Select every line below containing the word "button".

- _Recorded data_:
◇ ◇ ◇

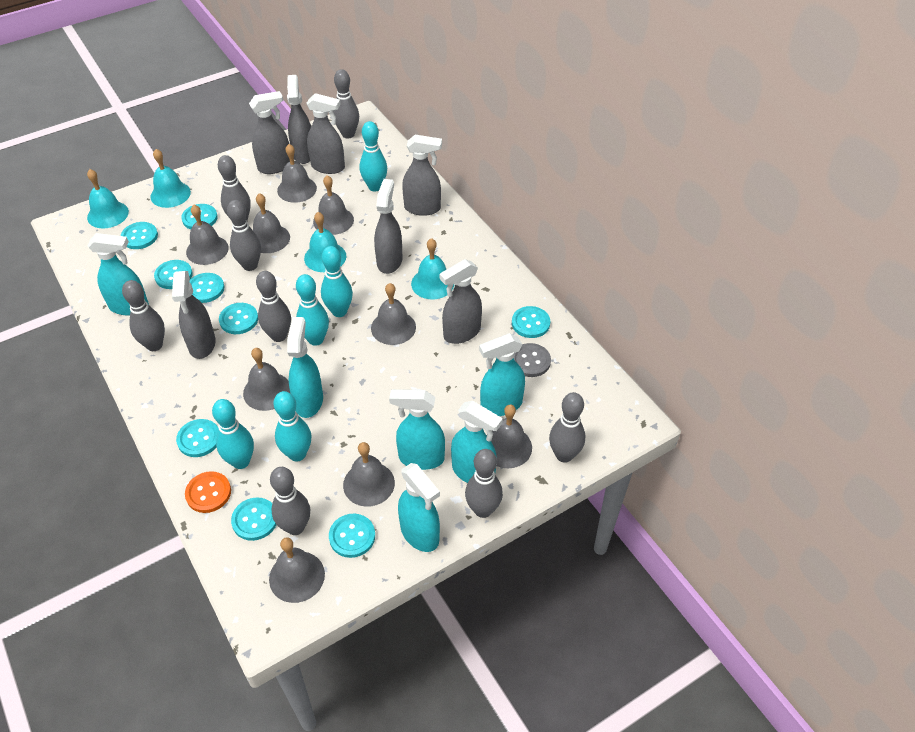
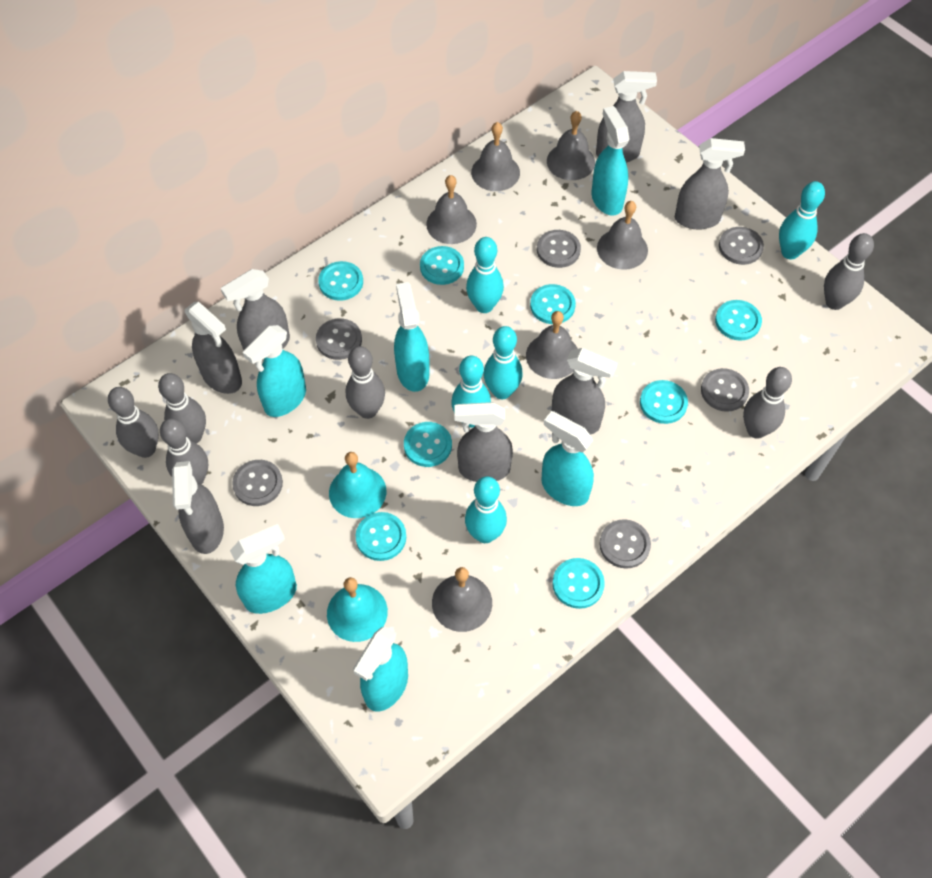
grey bell: 9 -> 6
grey bowling pin: 8 -> 6
grey button: 1 -> 6
orange button: 1 -> 0
turquoise bell: 4 -> 2
turquoise button: 9 -> 8

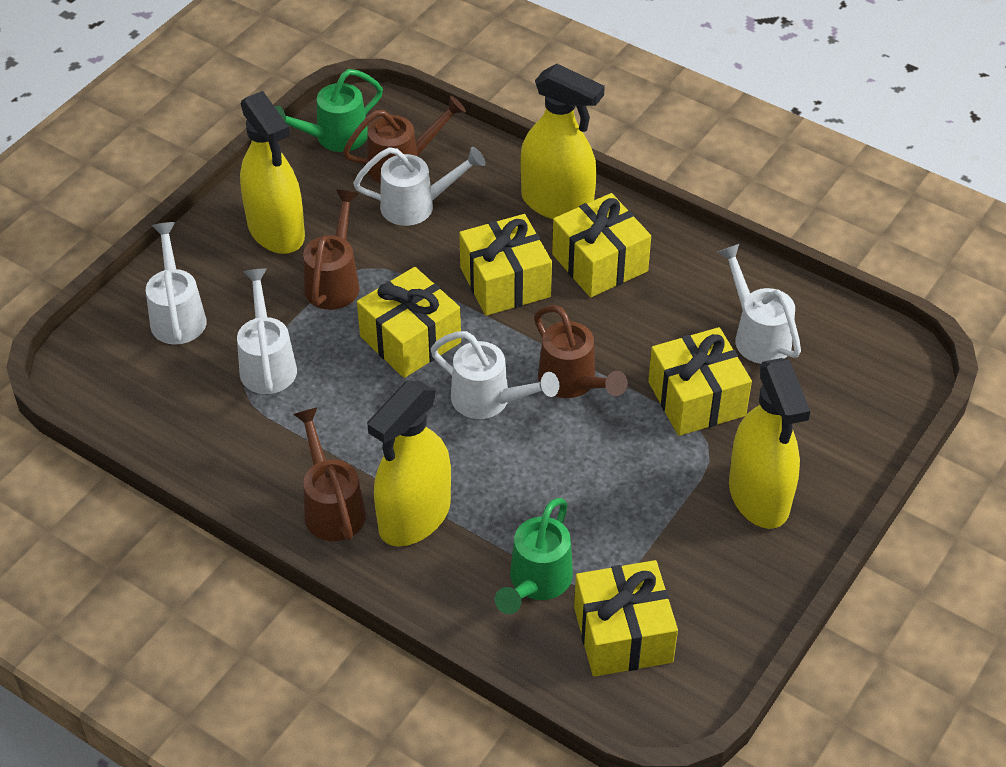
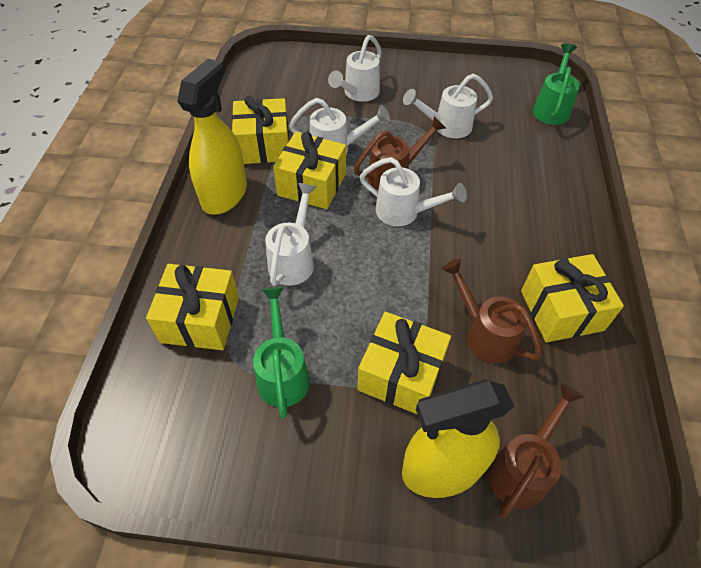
brown watering can: 4 -> 3
yellow spray bottle: 4 -> 2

◇ ◇ ◇

- _Answer to this task_:
grey button: 1 -> 6
orange button: 1 -> 0
turquoise button: 9 -> 8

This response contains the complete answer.